(Provided information)
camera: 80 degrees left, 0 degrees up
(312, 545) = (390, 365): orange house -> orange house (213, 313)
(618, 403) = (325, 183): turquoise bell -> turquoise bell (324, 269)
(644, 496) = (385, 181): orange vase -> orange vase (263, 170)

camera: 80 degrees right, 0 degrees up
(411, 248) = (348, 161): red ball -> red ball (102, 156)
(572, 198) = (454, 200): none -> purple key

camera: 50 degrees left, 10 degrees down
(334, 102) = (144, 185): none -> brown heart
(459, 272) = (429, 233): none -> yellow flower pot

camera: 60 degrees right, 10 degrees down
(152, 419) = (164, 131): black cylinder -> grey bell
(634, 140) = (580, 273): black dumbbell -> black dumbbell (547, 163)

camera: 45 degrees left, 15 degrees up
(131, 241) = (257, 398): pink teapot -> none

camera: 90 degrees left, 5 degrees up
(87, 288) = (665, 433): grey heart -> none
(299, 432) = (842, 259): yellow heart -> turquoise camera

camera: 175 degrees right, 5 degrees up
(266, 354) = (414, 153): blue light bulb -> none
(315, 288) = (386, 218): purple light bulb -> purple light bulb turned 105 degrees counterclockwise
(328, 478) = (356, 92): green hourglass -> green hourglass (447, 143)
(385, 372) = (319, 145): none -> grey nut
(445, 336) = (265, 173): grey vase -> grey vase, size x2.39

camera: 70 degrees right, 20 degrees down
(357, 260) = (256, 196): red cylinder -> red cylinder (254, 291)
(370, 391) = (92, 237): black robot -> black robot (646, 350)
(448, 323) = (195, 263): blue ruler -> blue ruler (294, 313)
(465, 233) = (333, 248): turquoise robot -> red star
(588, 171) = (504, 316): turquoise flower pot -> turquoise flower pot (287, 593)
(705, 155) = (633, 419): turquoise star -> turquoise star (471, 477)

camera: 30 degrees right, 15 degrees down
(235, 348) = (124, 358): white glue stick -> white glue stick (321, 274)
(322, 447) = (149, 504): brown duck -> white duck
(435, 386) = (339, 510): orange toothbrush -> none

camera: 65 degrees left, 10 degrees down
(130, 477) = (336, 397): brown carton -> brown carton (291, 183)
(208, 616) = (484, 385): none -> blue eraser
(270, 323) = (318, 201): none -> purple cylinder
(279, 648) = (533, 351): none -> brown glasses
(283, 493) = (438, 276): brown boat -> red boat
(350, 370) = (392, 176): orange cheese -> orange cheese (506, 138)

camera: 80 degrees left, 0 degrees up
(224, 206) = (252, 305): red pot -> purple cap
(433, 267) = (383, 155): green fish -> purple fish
(End Provided information)
What is expected - All of the data, from the first line to the last, should be written out exactly.

Final answer -
camera: 80 degrees left, 0 degrees up
(312, 545) = (390, 365): orange house -> orange house (213, 313)
(618, 403) = (325, 183): turquoise bell -> turquoise bell (324, 269)
(644, 496) = (385, 181): orange vase -> orange vase (263, 170)

camera: 80 degrees right, 0 degrees up
(411, 248) = (348, 161): red ball -> red ball (102, 156)
(572, 198) = (454, 200): none -> purple key

camera: 50 degrees left, 10 degrees down
(334, 102) = (144, 185): none -> brown heart
(459, 272) = (429, 233): none -> yellow flower pot

camera: 60 degrees right, 10 degrees down
(152, 419) = (164, 131): black cylinder -> grey bell
(634, 140) = (580, 273): black dumbbell -> black dumbbell (547, 163)

camera: 45 degrees left, 15 degrees up
(131, 241) = (257, 398): pink teapot -> none

camera: 90 degrees left, 5 degrees up
(87, 288) = (665, 433): grey heart -> none
(299, 432) = (842, 259): yellow heart -> turquoise camera

camera: 175 degrees right, 5 degrees up
(266, 354) = (414, 153): blue light bulb -> none
(315, 288) = (386, 218): purple light bulb -> purple light bulb turned 105 degrees counterclockwise
(328, 478) = (356, 92): green hourglass -> green hourglass (447, 143)
(385, 372) = (319, 145): none -> grey nut
(445, 336) = (265, 173): grey vase -> grey vase, size x2.39

camera: 70 degrees right, 20 degrees down
(357, 260) = (256, 196): red cylinder -> red cylinder (254, 291)
(370, 391) = (92, 237): black robot -> black robot (646, 350)
(448, 323) = (195, 263): blue ruler -> blue ruler (294, 313)
(465, 233) = (333, 248): turquoise robot -> red star
(588, 171) = (504, 316): turquoise flower pot -> turquoise flower pot (287, 593)
(705, 155) = (633, 419): turquoise star -> turquoise star (471, 477)

camera: 30 degrees right, 15 degrees down
(235, 348) = (124, 358): white glue stick -> white glue stick (321, 274)
(322, 447) = (149, 504): brown duck -> white duck
(435, 386) = (339, 510): orange toothbrush -> none

camera: 65 degrees left, 10 degrees down
(130, 477) = (336, 397): brown carton -> brown carton (291, 183)
(208, 616) = (484, 385): none -> blue eraser
(270, 323) = (318, 201): none -> purple cylinder
(279, 648) = (533, 351): none -> brown glasses
(283, 493) = (438, 276): brown boat -> red boat
(350, 370) = (392, 176): orange cheese -> orange cheese (506, 138)

camera: 80 degrees left, 0 degrees up
(224, 206) = (252, 305): red pot -> purple cap
(433, 267) = (383, 155): green fish -> purple fish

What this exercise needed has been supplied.